- _Instructions to follow_: From the listing below, work out how many lines contain "brown". Reply with that number only.

- _Data for this exercise_:
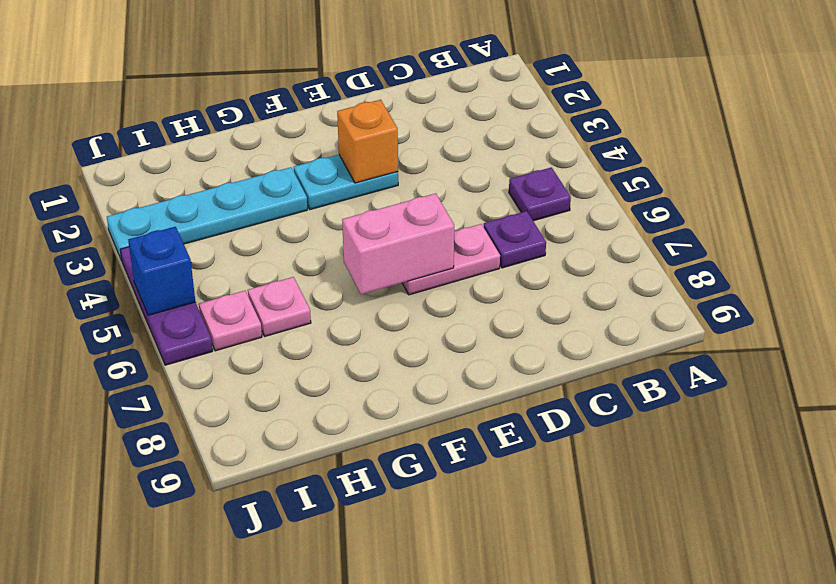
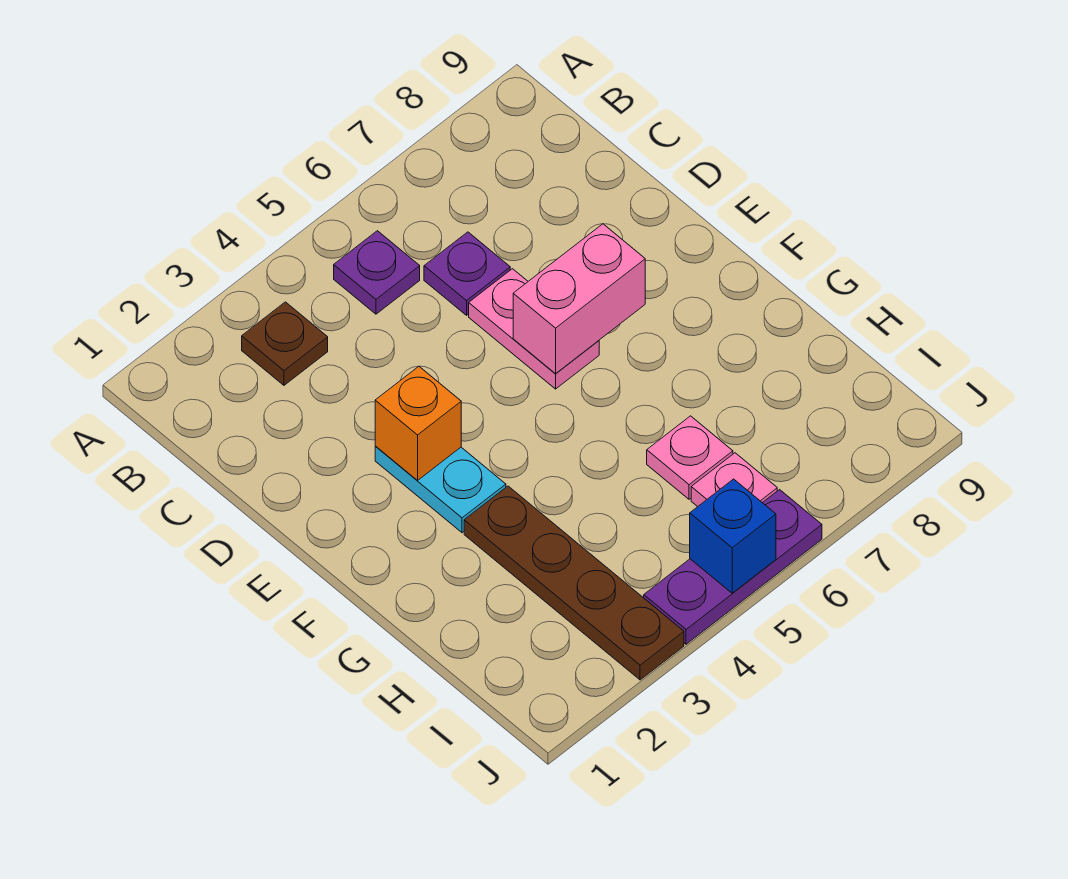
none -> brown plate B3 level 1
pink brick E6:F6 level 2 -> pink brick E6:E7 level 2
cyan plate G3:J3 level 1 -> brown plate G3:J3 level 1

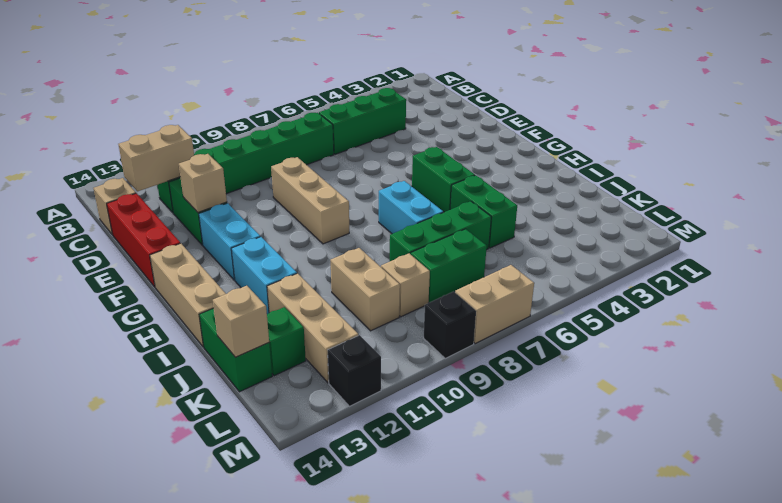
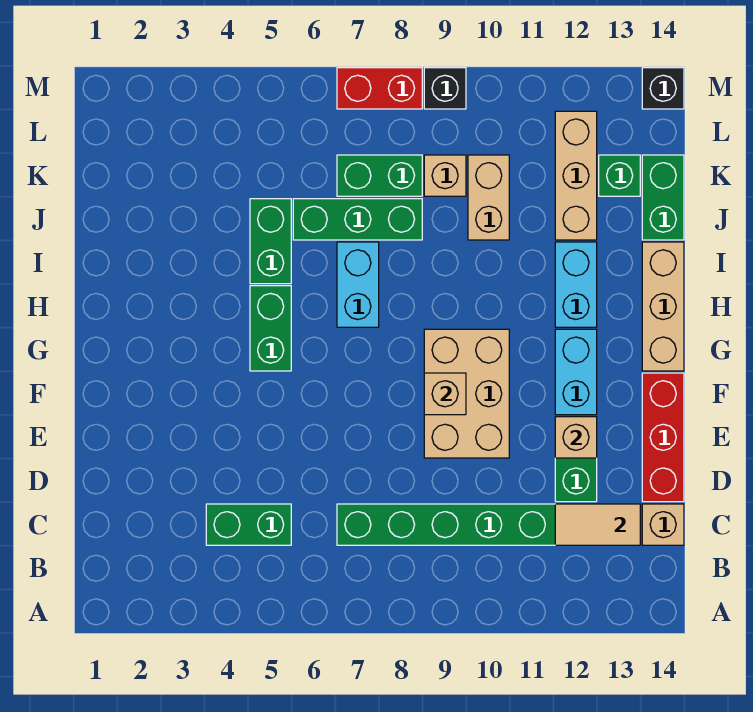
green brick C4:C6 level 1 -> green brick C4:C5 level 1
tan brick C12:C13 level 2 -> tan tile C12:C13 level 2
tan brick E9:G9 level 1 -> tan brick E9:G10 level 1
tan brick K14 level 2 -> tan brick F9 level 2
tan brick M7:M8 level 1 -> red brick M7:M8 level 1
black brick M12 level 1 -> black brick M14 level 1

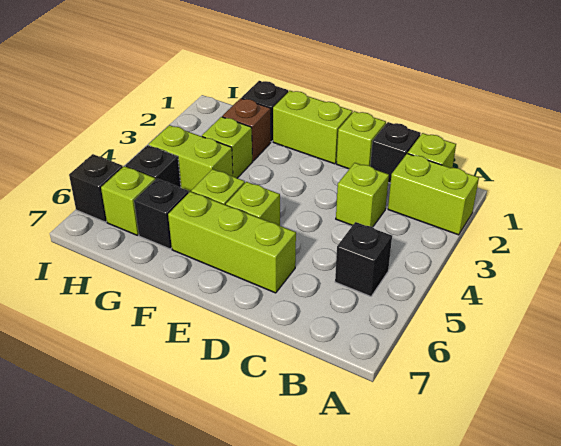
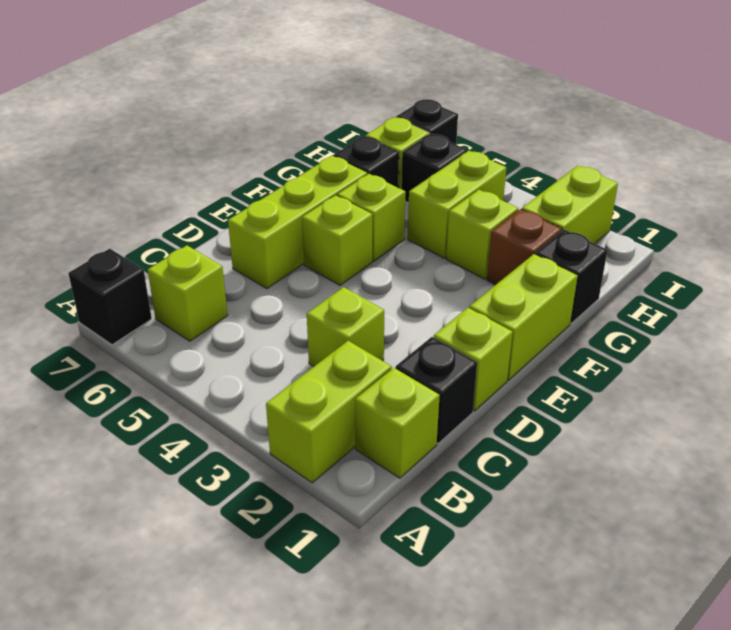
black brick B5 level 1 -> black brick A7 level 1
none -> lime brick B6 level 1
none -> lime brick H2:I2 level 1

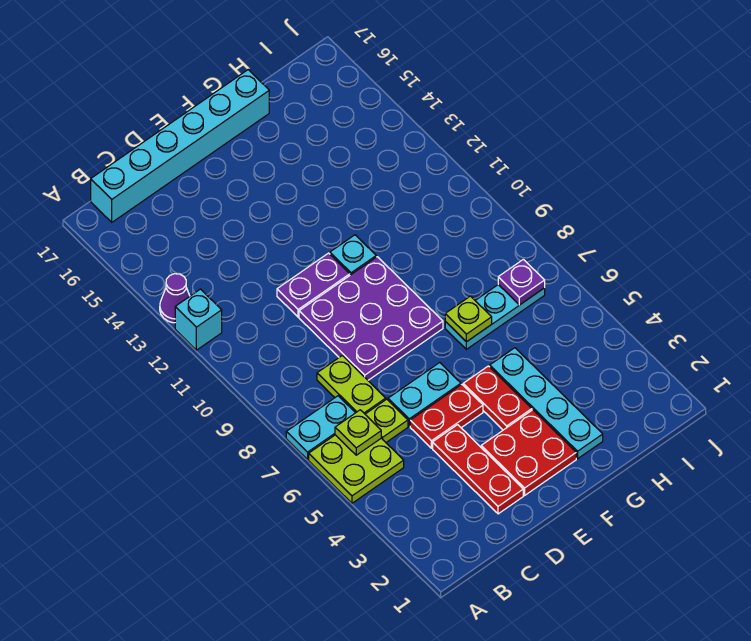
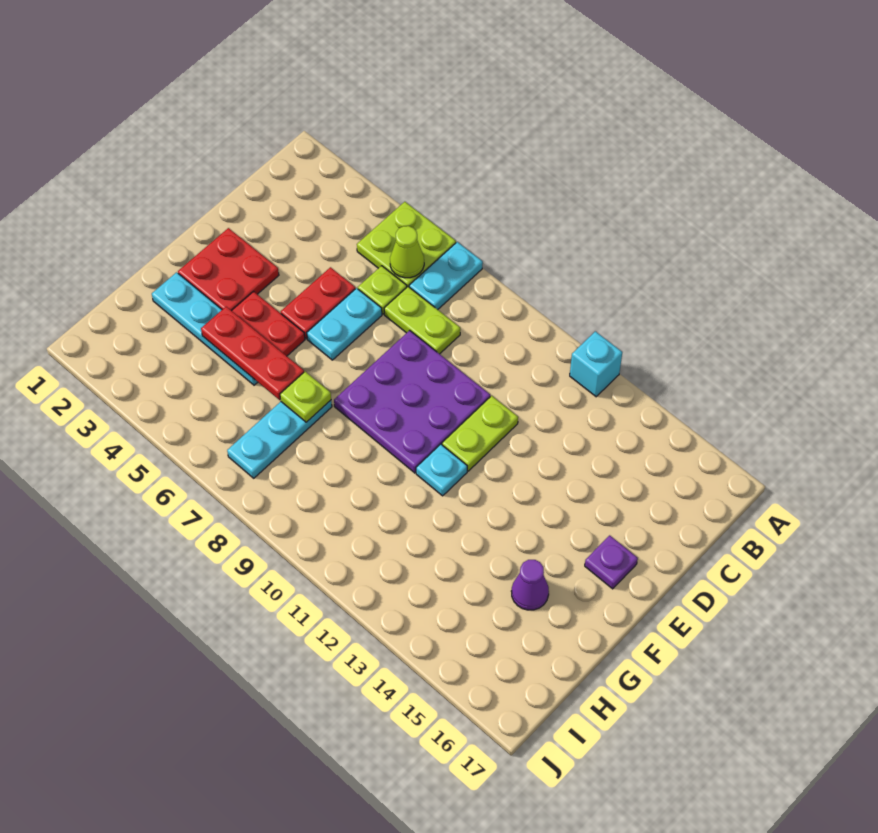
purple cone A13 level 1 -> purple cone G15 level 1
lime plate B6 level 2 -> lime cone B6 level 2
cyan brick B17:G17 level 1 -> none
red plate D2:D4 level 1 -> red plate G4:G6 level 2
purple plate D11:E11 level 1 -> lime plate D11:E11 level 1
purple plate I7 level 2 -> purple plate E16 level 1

- _Answer to the problem_: 2